Coordinate-based change listings:
----
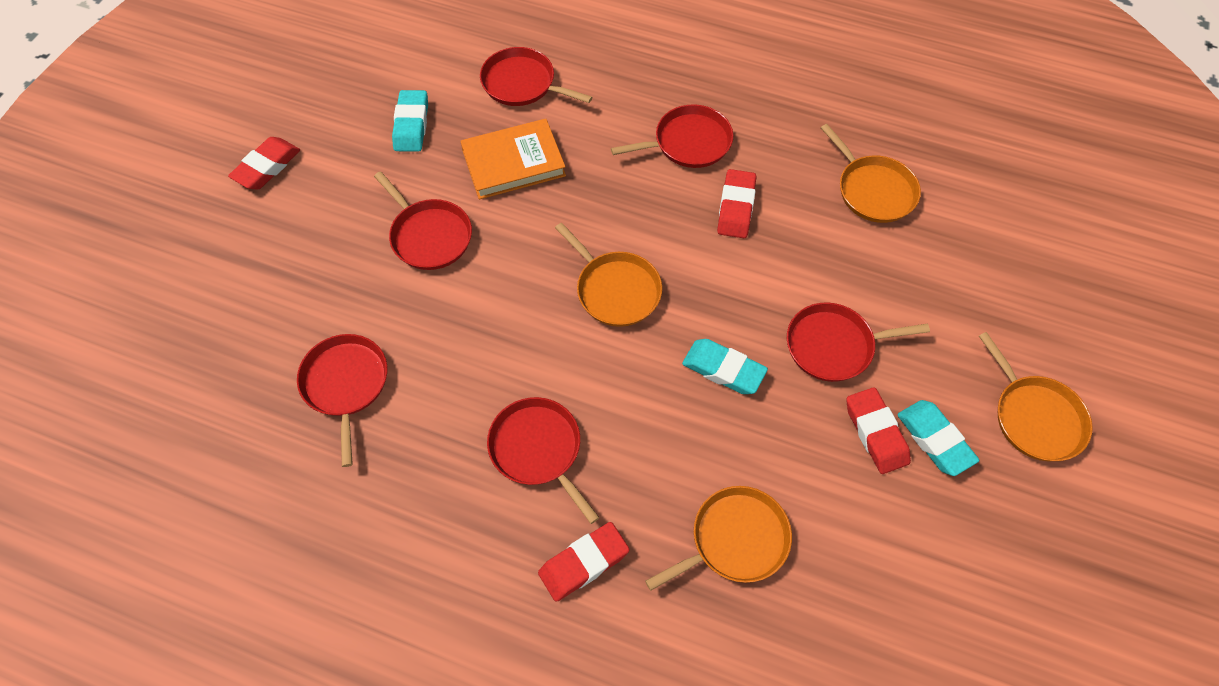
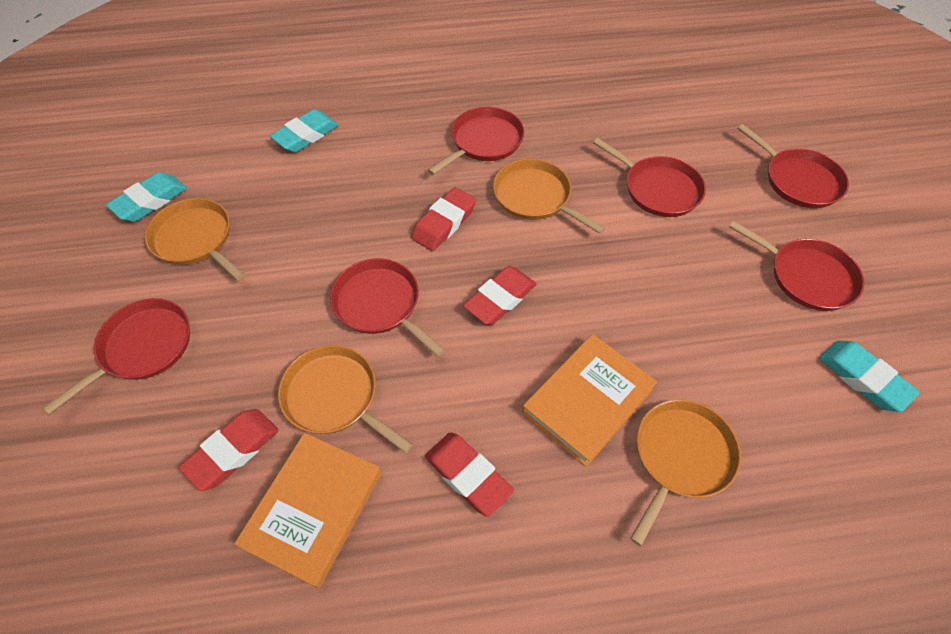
orange book: 1 -> 2

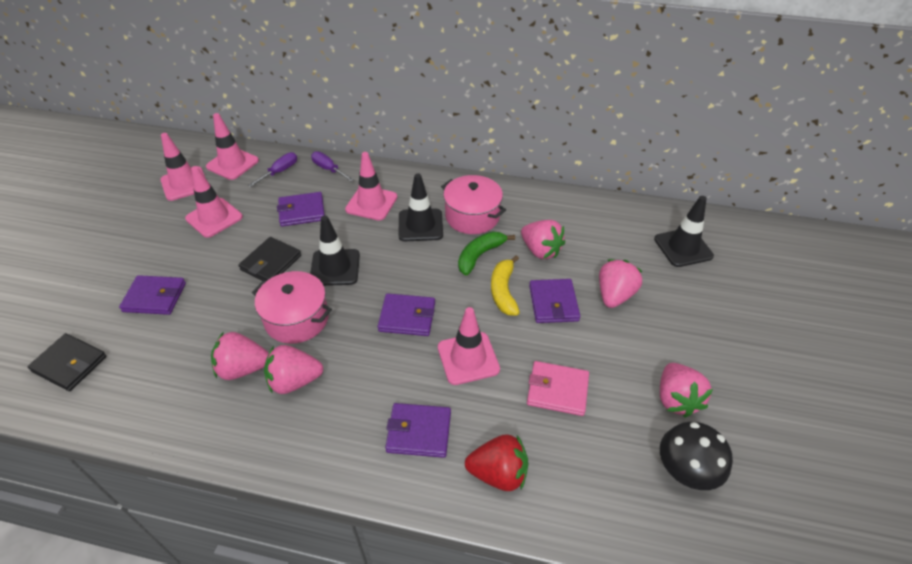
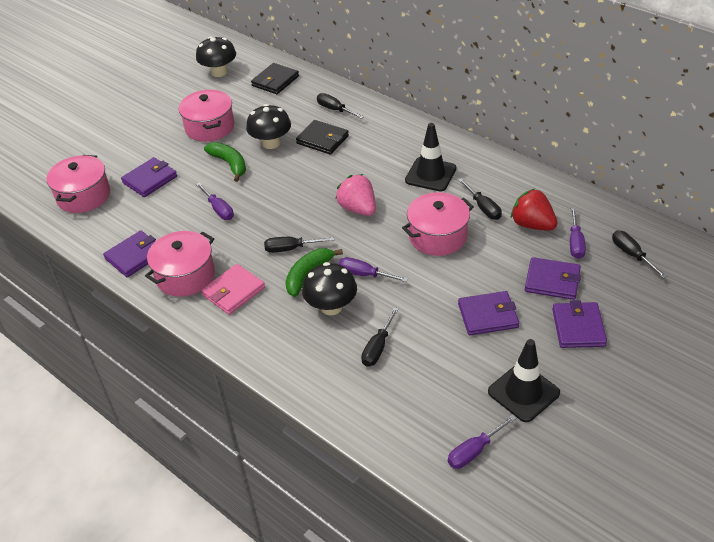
black mushroom: 1 -> 3
black screwdriver: 0 -> 5
black traffic cone: 3 -> 2
green banana: 1 -> 2
pink pot: 2 -> 4
pink strawberry: 5 -> 1
pink traffic cone: 5 -> 0
purple screwdriver: 2 -> 4
yellow banana: 1 -> 0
----
WORK REQUEST:
Exactly as they appear, write out the lines from the one containing "black traffic cone: 3 -> 2" through the final line of the entries above, both included.

RESPONSE AREA:
black traffic cone: 3 -> 2
green banana: 1 -> 2
pink pot: 2 -> 4
pink strawberry: 5 -> 1
pink traffic cone: 5 -> 0
purple screwdriver: 2 -> 4
yellow banana: 1 -> 0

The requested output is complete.